- [Directions for this task]: What is the number of lines in the data below that contain "green"? Reply with the number only.
─── Source material
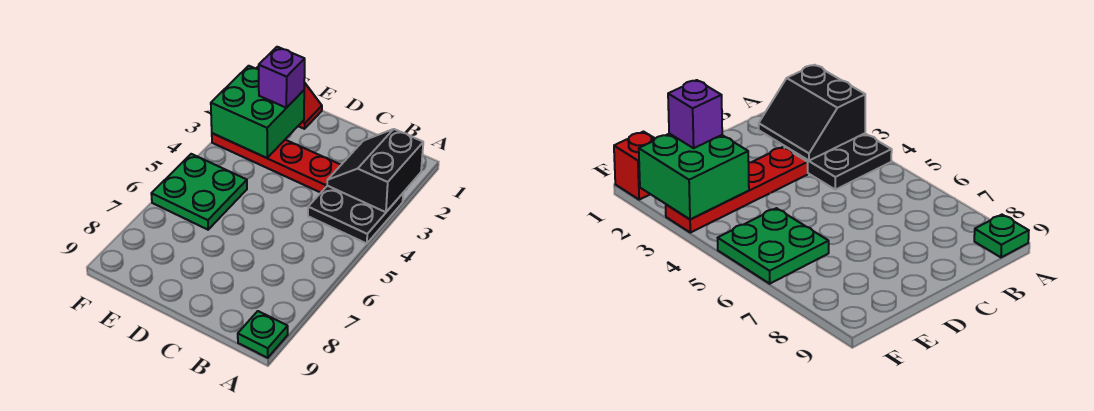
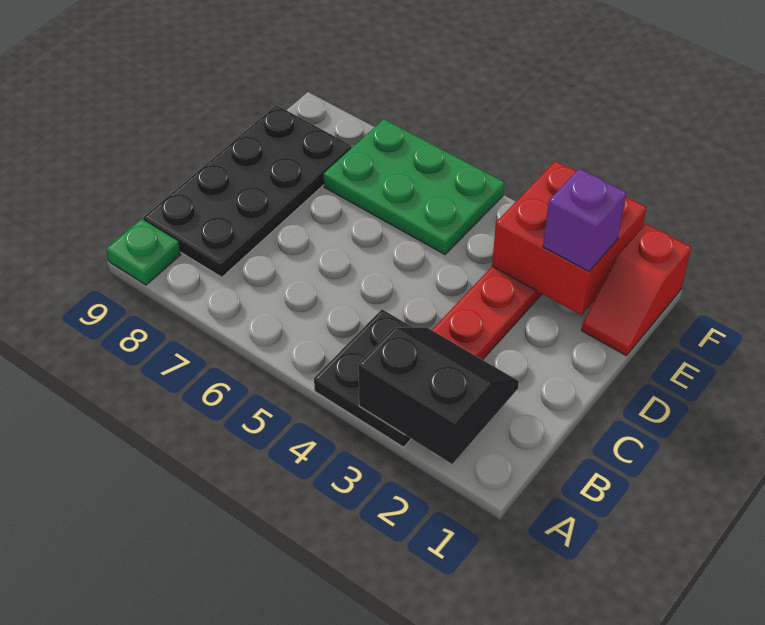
none -> black plate B8:E9 level 1
green brick E2:F3 level 2 -> red brick E2:F3 level 2
green plate E5:F6 level 1 -> green plate E5:F7 level 1

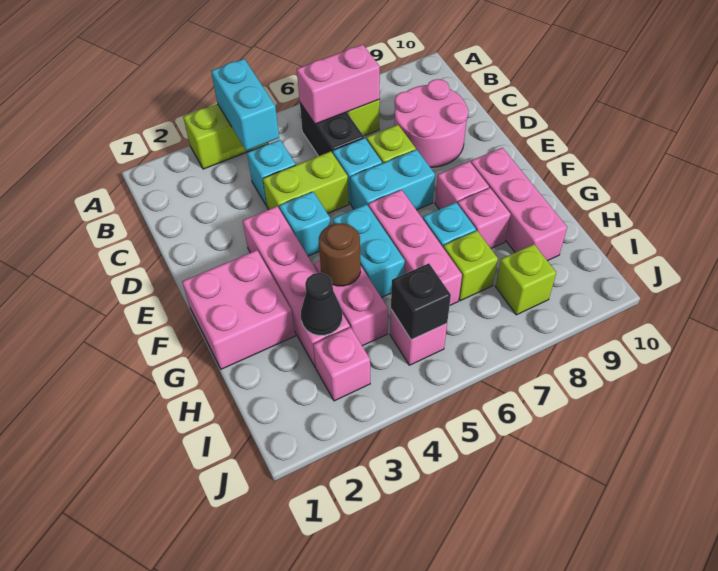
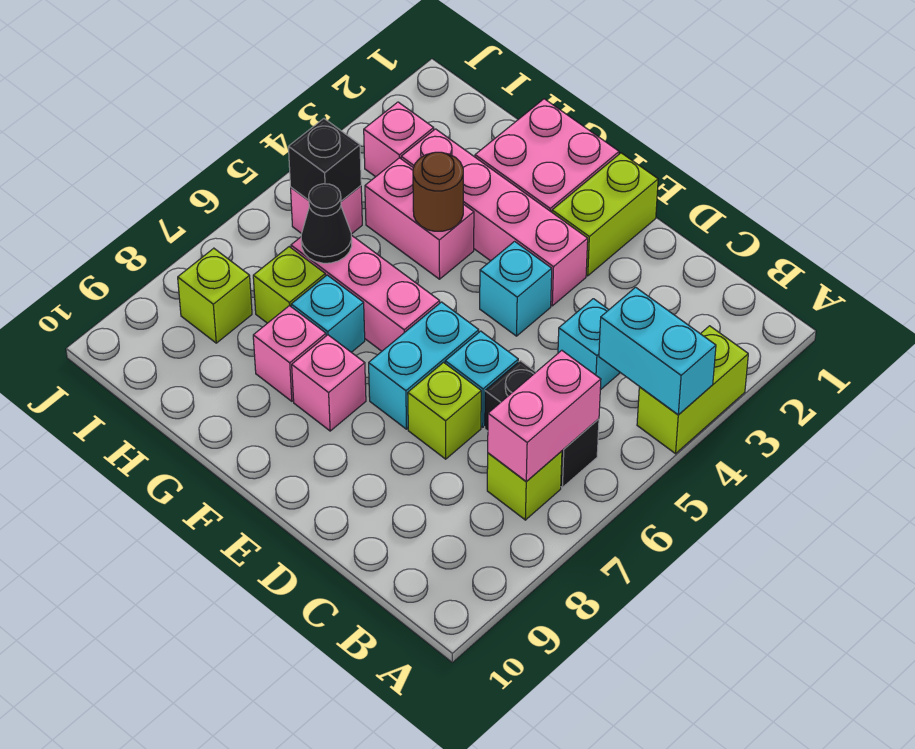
pink round brick C8:D9 level 1 -> none
lime brick D4:D5 level 1 -> lime brick E1:E2 level 1
cyan brick F5:G5 level 1 -> none
pink brick F9:H9 level 1 -> none
black cone H3 level 2 -> black cone H6 level 2

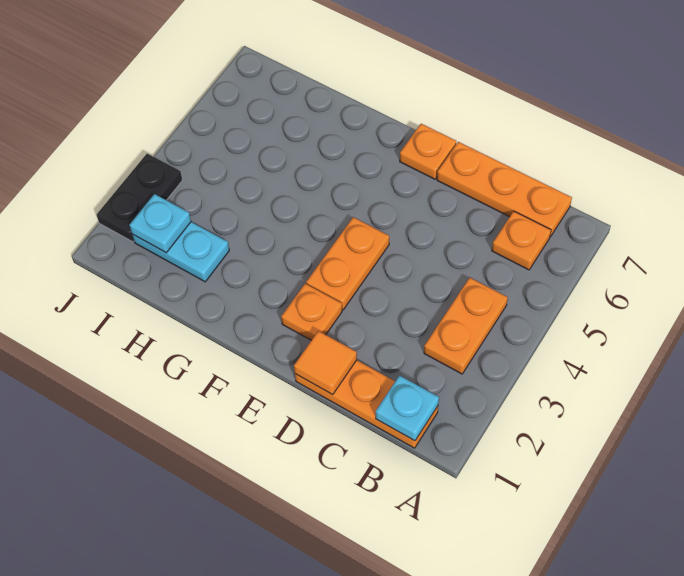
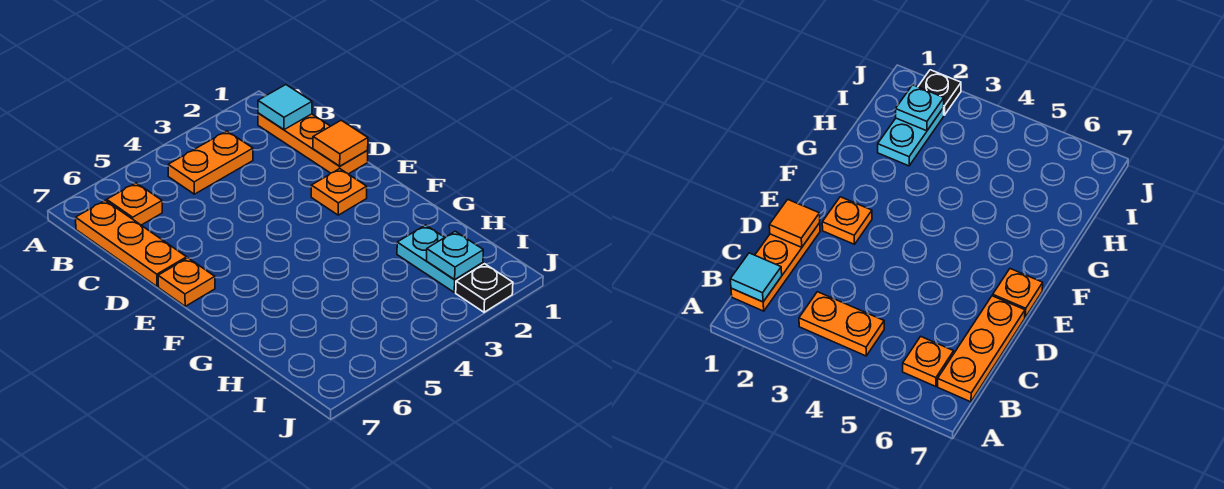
cyan plate B1 level 2 -> cyan tile B1 level 2
orange plate E3:E4 level 1 -> none
black plate J2:J3 level 1 -> black plate J2 level 1

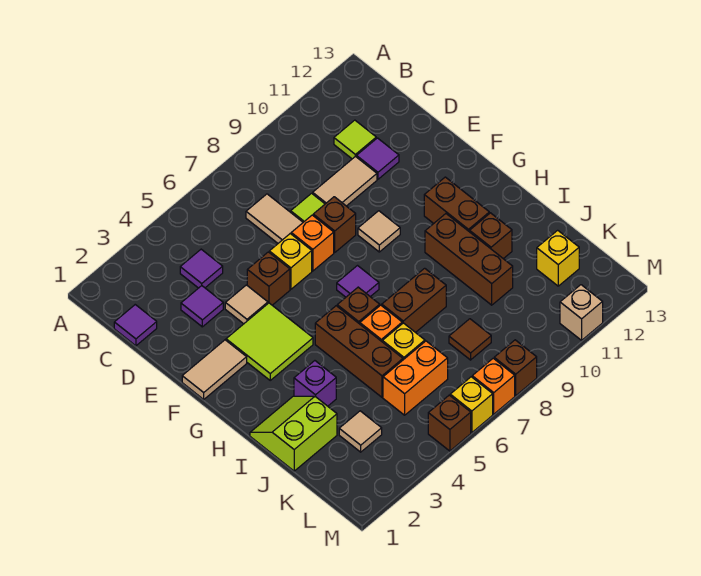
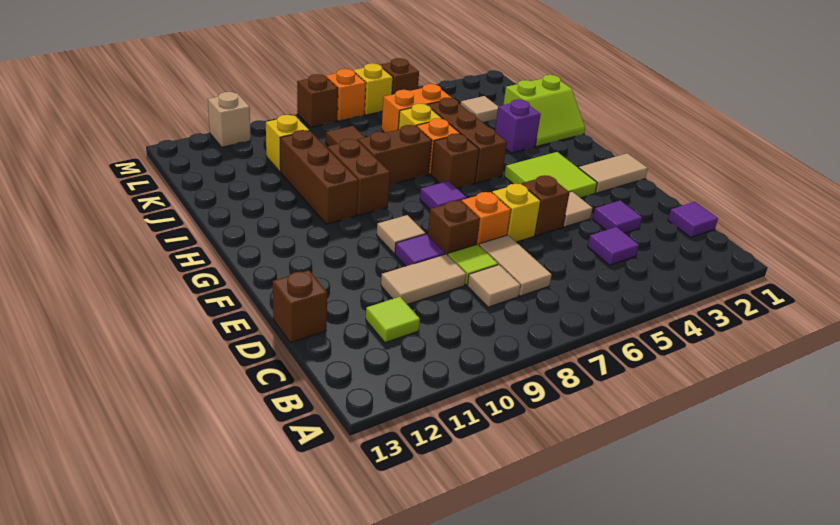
none -> tan tile C8 level 1
purple tile D11 level 1 -> purple tile E9 level 1
brown brick G11:H11 level 1 -> brown brick H9:I9 level 1
brown brick I11 level 1 -> brown brick D13 level 1
yellow brick K12 level 1 -> yellow brick K10 level 1

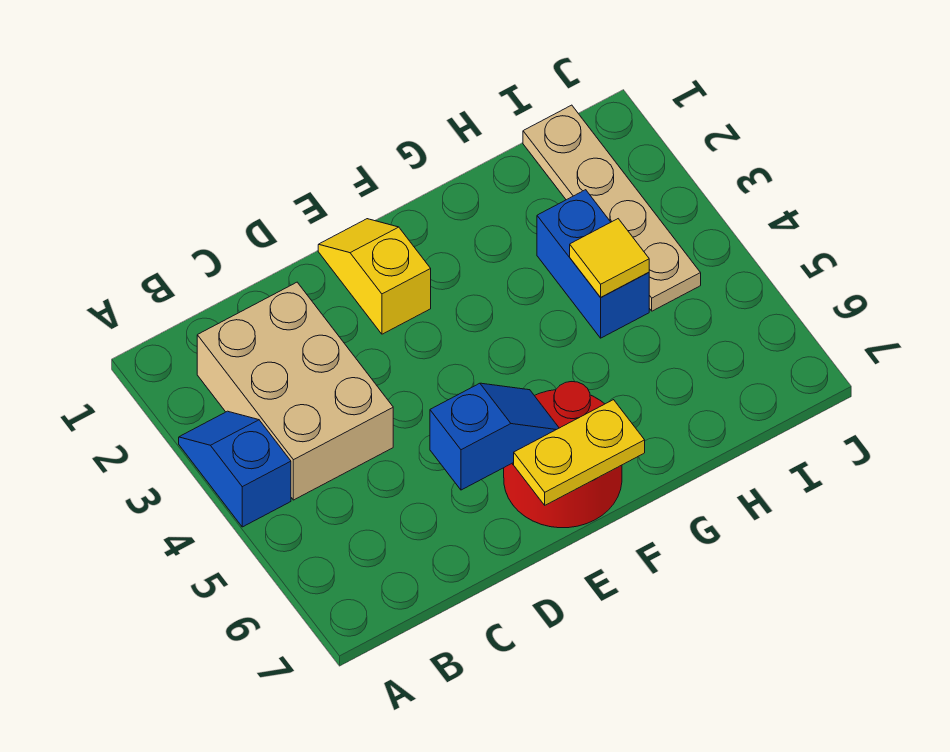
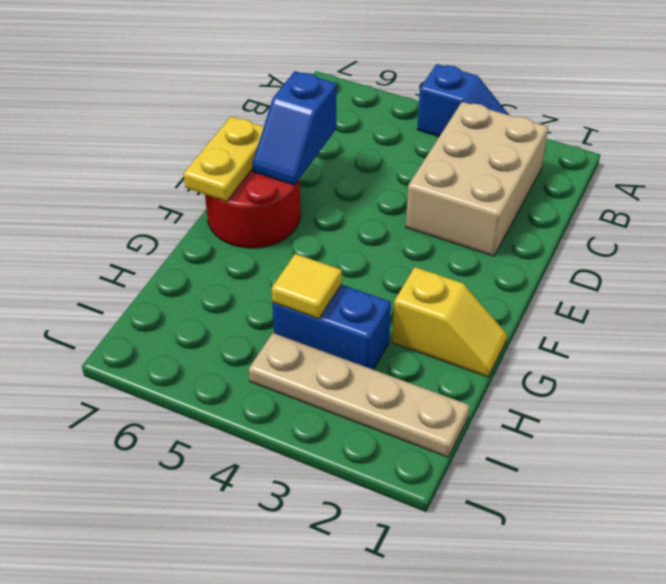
tan brick B2:C4 level 1 -> tan brick B2:D3 level 1
yellow slope E1:E2 level 1 top 2 -> yellow slope G1:G2 level 1 top 2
──────
- [Solution for this exercise]: 2